- **TASK PROMPT**: The records that appear below are to be restated word for word.

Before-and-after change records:
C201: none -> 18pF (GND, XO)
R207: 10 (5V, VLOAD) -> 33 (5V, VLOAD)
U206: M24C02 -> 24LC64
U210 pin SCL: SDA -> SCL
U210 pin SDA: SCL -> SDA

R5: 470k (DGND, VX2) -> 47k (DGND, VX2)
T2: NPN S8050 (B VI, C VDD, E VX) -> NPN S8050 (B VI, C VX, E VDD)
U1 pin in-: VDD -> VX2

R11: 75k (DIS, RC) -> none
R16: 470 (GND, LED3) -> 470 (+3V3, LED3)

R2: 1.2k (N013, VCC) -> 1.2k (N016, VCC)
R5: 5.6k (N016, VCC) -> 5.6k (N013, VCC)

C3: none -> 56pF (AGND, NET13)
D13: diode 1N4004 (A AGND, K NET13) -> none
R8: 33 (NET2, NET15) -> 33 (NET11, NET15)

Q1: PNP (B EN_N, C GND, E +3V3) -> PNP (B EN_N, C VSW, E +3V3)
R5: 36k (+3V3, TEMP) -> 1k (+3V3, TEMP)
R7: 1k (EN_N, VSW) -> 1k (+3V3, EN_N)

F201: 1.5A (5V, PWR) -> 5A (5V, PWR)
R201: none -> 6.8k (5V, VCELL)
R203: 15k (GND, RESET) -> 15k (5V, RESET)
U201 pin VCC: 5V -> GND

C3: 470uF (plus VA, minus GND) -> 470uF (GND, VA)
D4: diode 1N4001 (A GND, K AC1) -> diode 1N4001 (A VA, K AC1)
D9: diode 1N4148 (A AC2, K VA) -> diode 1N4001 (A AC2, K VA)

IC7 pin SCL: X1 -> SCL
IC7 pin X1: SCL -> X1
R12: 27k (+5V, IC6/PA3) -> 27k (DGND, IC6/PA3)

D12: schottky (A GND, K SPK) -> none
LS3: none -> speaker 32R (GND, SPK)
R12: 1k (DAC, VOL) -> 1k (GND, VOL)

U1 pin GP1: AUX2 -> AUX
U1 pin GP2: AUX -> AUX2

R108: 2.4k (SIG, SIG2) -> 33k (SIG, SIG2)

- **YOUR RESPONSE**:
C201: none -> 18pF (GND, XO)
R207: 10 (5V, VLOAD) -> 33 (5V, VLOAD)
U206: M24C02 -> 24LC64
U210 pin SCL: SDA -> SCL
U210 pin SDA: SCL -> SDA

R5: 470k (DGND, VX2) -> 47k (DGND, VX2)
T2: NPN S8050 (B VI, C VDD, E VX) -> NPN S8050 (B VI, C VX, E VDD)
U1 pin in-: VDD -> VX2

R11: 75k (DIS, RC) -> none
R16: 470 (GND, LED3) -> 470 (+3V3, LED3)

R2: 1.2k (N013, VCC) -> 1.2k (N016, VCC)
R5: 5.6k (N016, VCC) -> 5.6k (N013, VCC)

C3: none -> 56pF (AGND, NET13)
D13: diode 1N4004 (A AGND, K NET13) -> none
R8: 33 (NET2, NET15) -> 33 (NET11, NET15)

Q1: PNP (B EN_N, C GND, E +3V3) -> PNP (B EN_N, C VSW, E +3V3)
R5: 36k (+3V3, TEMP) -> 1k (+3V3, TEMP)
R7: 1k (EN_N, VSW) -> 1k (+3V3, EN_N)

F201: 1.5A (5V, PWR) -> 5A (5V, PWR)
R201: none -> 6.8k (5V, VCELL)
R203: 15k (GND, RESET) -> 15k (5V, RESET)
U201 pin VCC: 5V -> GND

C3: 470uF (plus VA, minus GND) -> 470uF (GND, VA)
D4: diode 1N4001 (A GND, K AC1) -> diode 1N4001 (A VA, K AC1)
D9: diode 1N4148 (A AC2, K VA) -> diode 1N4001 (A AC2, K VA)

IC7 pin SCL: X1 -> SCL
IC7 pin X1: SCL -> X1
R12: 27k (+5V, IC6/PA3) -> 27k (DGND, IC6/PA3)

D12: schottky (A GND, K SPK) -> none
LS3: none -> speaker 32R (GND, SPK)
R12: 1k (DAC, VOL) -> 1k (GND, VOL)

U1 pin GP1: AUX2 -> AUX
U1 pin GP2: AUX -> AUX2

R108: 2.4k (SIG, SIG2) -> 33k (SIG, SIG2)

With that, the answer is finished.